> **Supplied records**:
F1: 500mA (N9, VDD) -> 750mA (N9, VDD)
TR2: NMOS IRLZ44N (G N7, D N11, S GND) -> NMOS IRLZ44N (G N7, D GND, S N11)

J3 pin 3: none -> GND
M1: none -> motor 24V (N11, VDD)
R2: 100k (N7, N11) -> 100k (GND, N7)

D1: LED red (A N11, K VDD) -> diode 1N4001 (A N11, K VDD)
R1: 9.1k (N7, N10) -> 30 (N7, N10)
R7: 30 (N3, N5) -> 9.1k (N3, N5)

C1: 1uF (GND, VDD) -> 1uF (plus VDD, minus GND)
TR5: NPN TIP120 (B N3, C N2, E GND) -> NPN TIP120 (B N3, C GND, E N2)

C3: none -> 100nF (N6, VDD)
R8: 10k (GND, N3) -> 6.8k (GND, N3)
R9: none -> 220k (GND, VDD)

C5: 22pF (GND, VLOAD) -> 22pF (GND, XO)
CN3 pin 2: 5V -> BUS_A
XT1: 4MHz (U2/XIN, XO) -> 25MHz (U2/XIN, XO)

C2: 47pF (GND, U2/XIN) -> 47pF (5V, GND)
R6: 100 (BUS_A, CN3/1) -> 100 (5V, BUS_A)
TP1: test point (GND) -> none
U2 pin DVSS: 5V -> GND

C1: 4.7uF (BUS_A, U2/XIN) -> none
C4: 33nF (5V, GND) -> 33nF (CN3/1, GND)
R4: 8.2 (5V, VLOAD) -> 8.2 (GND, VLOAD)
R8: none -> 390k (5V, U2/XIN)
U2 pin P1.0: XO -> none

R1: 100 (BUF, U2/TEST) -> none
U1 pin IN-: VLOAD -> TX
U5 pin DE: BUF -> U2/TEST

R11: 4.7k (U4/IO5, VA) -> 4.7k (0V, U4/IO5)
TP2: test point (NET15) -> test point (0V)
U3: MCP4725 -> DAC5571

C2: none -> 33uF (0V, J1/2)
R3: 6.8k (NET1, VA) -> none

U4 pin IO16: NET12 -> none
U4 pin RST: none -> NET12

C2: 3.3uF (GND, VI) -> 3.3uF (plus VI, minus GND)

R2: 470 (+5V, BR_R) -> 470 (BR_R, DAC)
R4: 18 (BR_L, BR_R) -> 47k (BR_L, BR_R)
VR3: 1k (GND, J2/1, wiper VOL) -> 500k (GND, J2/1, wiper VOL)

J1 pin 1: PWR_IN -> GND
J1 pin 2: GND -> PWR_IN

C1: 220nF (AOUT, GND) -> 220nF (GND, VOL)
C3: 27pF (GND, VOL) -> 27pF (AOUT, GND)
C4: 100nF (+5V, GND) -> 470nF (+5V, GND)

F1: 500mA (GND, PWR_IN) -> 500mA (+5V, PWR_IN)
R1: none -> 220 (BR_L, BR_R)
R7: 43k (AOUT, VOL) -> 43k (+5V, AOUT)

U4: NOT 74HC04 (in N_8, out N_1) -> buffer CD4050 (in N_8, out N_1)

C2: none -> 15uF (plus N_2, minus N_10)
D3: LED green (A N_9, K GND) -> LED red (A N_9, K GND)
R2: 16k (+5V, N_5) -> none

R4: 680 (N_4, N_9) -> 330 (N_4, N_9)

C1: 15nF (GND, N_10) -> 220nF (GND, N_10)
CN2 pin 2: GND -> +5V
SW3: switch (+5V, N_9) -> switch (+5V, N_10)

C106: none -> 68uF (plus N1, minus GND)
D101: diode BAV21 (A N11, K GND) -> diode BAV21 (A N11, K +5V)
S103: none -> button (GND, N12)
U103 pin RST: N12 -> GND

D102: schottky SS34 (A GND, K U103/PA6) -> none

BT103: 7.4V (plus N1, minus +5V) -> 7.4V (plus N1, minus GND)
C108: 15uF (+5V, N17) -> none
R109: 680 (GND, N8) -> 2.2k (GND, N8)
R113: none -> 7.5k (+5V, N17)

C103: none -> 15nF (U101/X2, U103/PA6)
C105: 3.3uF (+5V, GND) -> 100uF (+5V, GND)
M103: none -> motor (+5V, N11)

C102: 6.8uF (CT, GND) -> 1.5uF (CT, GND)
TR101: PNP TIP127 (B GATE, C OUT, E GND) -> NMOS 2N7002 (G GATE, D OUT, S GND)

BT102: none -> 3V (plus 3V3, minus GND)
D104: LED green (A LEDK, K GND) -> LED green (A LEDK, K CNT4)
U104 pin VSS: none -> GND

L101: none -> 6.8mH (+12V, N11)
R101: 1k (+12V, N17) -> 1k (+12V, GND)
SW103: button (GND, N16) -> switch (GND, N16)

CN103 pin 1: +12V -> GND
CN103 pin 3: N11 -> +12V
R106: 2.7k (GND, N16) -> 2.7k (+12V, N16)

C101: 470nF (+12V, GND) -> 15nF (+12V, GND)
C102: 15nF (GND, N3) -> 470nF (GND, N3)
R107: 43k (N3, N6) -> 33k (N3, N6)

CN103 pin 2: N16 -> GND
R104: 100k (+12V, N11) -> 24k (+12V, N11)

> **Aim of the task**: Return only the lines spanning from the first line of the material through the line with "R9: none -> 220k (GND, VDD)", copied exactly, both ends kept.

> **Result for this task**:
F1: 500mA (N9, VDD) -> 750mA (N9, VDD)
TR2: NMOS IRLZ44N (G N7, D N11, S GND) -> NMOS IRLZ44N (G N7, D GND, S N11)

J3 pin 3: none -> GND
M1: none -> motor 24V (N11, VDD)
R2: 100k (N7, N11) -> 100k (GND, N7)

D1: LED red (A N11, K VDD) -> diode 1N4001 (A N11, K VDD)
R1: 9.1k (N7, N10) -> 30 (N7, N10)
R7: 30 (N3, N5) -> 9.1k (N3, N5)

C1: 1uF (GND, VDD) -> 1uF (plus VDD, minus GND)
TR5: NPN TIP120 (B N3, C N2, E GND) -> NPN TIP120 (B N3, C GND, E N2)

C3: none -> 100nF (N6, VDD)
R8: 10k (GND, N3) -> 6.8k (GND, N3)
R9: none -> 220k (GND, VDD)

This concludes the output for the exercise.